Below are some records; output exactly the lines from the line with "C1: 47nF (GND, N010) -> 47nF (N010, N019)" to the line with "TR8: NMOS 2N7002", both ends kept, and nothing more.

(Structured diff data)
------------------------------------------------------------

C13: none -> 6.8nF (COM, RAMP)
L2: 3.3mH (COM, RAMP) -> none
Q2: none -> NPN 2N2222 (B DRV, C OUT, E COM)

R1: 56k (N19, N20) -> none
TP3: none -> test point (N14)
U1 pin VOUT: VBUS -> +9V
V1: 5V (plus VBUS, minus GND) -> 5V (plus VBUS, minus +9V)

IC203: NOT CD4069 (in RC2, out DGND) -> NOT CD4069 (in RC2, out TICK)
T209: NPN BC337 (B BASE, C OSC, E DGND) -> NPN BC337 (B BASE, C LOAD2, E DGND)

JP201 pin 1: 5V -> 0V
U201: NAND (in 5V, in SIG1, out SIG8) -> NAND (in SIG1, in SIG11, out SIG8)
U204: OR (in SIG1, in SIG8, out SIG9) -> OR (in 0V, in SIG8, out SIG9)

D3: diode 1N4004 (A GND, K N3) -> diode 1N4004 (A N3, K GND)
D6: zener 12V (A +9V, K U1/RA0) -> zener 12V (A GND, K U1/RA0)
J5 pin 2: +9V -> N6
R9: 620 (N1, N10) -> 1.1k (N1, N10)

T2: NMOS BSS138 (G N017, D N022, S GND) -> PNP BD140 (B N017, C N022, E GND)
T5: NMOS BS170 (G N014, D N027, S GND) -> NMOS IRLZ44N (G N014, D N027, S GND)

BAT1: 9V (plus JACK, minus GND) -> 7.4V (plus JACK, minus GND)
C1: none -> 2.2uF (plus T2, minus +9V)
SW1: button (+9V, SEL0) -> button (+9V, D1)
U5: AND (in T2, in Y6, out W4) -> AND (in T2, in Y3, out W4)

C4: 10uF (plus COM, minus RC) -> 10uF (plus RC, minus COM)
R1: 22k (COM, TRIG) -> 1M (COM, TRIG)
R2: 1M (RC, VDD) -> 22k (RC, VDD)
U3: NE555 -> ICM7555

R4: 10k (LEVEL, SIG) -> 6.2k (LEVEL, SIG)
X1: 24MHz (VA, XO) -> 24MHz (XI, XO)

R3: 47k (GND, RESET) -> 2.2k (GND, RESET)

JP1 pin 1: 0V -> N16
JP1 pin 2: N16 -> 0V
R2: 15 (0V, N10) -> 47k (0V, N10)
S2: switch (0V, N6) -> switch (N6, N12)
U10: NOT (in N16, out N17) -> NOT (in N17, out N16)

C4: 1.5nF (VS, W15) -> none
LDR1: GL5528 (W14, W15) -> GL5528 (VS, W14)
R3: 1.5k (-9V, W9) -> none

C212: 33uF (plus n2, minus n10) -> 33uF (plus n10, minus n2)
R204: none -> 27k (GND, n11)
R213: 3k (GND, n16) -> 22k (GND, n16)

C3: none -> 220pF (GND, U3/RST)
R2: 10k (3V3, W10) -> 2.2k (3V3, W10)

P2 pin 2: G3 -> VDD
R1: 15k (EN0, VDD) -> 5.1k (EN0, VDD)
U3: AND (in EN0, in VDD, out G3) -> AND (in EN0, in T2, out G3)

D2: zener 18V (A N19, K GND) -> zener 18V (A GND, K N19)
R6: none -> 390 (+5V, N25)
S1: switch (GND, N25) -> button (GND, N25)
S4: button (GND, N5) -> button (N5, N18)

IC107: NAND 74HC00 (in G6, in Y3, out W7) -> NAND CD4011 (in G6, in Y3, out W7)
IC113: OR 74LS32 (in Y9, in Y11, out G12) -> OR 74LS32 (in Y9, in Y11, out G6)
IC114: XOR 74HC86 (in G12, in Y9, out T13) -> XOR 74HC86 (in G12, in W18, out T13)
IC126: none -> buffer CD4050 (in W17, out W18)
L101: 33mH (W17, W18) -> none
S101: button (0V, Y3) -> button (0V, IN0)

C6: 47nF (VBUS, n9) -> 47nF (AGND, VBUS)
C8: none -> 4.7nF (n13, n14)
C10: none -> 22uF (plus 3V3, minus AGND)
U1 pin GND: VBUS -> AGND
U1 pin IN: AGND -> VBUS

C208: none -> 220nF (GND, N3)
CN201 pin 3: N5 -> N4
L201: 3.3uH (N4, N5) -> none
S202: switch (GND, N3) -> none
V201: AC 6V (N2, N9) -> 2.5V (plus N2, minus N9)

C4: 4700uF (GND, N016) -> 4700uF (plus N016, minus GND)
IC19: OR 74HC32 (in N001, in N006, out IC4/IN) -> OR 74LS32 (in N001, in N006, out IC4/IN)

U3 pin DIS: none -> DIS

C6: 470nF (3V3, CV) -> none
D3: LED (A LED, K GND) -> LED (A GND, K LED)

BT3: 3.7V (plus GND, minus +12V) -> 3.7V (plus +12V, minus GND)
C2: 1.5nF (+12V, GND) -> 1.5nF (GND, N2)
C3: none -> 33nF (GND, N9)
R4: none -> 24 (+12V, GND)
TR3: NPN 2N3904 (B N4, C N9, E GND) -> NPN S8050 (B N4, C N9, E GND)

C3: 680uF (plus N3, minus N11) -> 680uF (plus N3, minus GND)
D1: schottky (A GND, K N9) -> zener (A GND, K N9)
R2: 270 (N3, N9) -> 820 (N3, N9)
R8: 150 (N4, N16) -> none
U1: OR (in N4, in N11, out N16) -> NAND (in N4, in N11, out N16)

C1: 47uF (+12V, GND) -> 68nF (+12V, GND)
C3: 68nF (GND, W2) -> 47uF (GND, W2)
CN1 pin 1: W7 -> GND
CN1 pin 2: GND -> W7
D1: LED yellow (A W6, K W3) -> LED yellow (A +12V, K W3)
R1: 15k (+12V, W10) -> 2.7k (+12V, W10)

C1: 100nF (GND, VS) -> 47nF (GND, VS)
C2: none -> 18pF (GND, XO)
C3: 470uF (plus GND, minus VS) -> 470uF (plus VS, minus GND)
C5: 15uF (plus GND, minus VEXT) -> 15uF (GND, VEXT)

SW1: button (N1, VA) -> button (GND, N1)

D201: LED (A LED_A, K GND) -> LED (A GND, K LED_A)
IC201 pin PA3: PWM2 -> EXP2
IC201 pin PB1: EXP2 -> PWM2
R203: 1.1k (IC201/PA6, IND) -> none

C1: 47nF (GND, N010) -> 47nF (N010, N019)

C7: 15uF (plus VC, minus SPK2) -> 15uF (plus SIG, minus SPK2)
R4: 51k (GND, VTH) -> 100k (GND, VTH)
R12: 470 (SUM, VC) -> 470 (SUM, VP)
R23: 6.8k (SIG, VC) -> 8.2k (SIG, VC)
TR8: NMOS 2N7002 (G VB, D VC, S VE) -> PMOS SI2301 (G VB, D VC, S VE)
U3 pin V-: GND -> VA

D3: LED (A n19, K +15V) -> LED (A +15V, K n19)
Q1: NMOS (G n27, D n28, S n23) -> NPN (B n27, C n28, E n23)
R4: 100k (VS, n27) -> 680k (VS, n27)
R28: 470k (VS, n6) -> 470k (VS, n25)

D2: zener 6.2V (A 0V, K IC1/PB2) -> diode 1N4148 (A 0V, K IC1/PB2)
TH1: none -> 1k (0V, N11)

------------------------------------------------------------

Answer to the exercise
C1: 47nF (GND, N010) -> 47nF (N010, N019)

C7: 15uF (plus VC, minus SPK2) -> 15uF (plus SIG, minus SPK2)
R4: 51k (GND, VTH) -> 100k (GND, VTH)
R12: 470 (SUM, VC) -> 470 (SUM, VP)
R23: 6.8k (SIG, VC) -> 8.2k (SIG, VC)
TR8: NMOS 2N7002 (G VB, D VC, S VE) -> PMOS SI2301 (G VB, D VC, S VE)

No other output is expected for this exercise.